_Exercise instructions_
Here are records with pictures in them. Copy all of them exactly and leave the pictures out.

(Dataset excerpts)
>>>

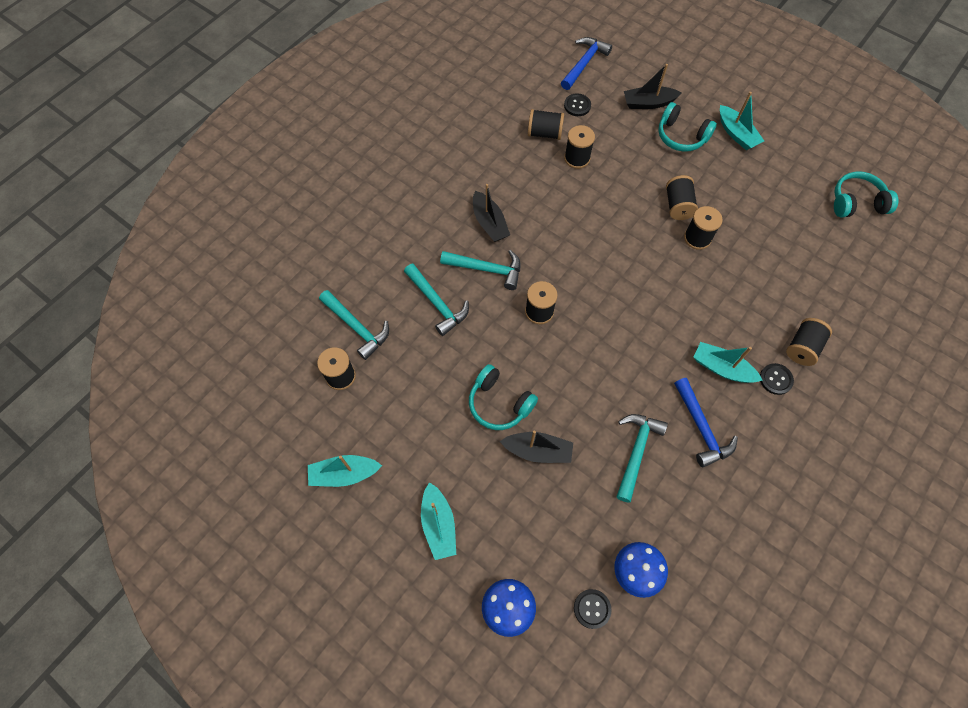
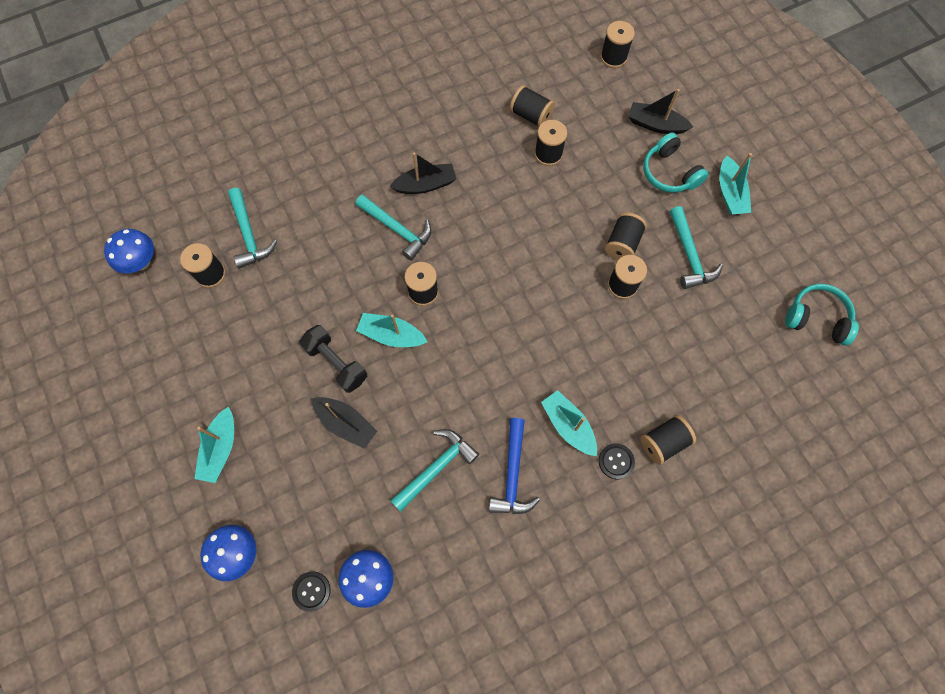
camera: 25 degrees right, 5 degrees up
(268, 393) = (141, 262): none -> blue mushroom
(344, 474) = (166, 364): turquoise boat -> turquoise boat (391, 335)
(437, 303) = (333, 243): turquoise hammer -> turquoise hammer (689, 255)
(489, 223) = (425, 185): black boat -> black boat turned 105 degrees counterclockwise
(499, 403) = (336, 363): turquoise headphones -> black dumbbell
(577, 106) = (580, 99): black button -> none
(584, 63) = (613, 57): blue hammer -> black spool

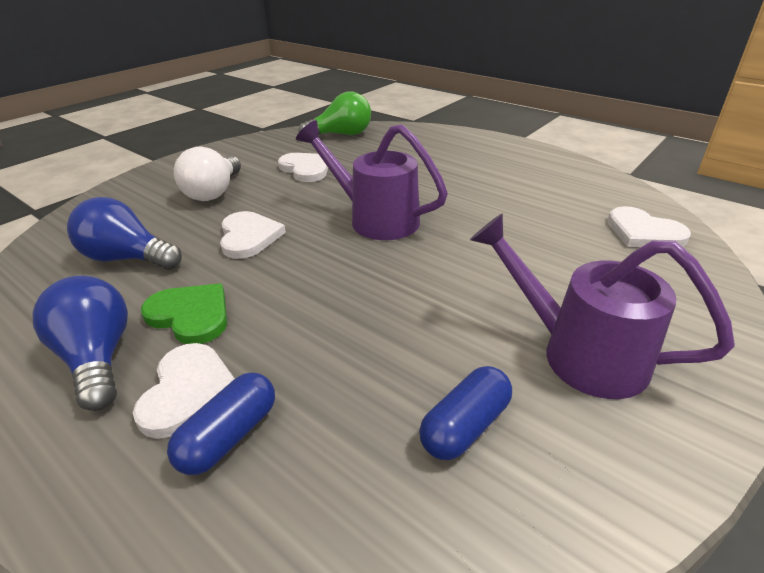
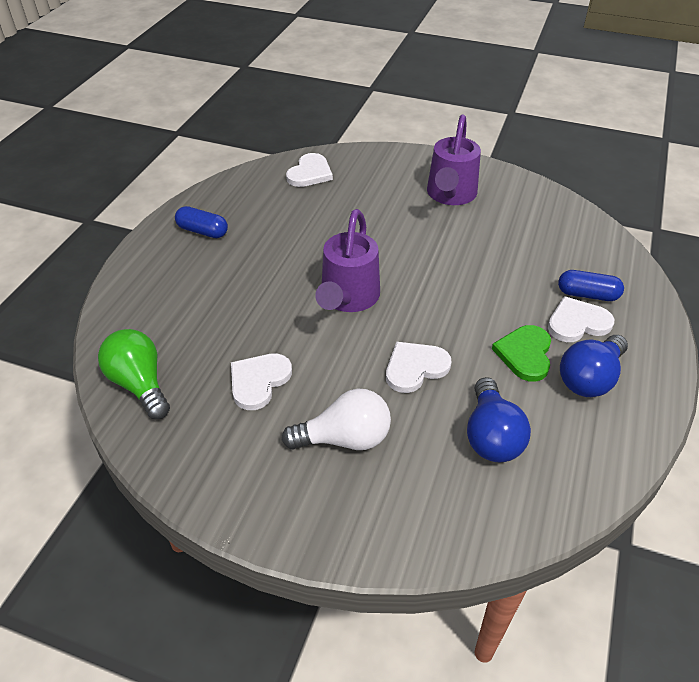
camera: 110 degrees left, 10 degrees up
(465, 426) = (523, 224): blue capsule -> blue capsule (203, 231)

<<<

_Problem solution_
camera: 25 degrees right, 5 degrees up
(268, 393) = (141, 262): none -> blue mushroom
(344, 474) = (166, 364): turquoise boat -> turquoise boat (391, 335)
(437, 303) = (333, 243): turquoise hammer -> turquoise hammer (689, 255)
(489, 223) = (425, 185): black boat -> black boat turned 105 degrees counterclockwise
(499, 403) = (336, 363): turquoise headphones -> black dumbbell
(577, 106) = (580, 99): black button -> none
(584, 63) = (613, 57): blue hammer -> black spool

camera: 110 degrees left, 10 degrees up
(465, 426) = (523, 224): blue capsule -> blue capsule (203, 231)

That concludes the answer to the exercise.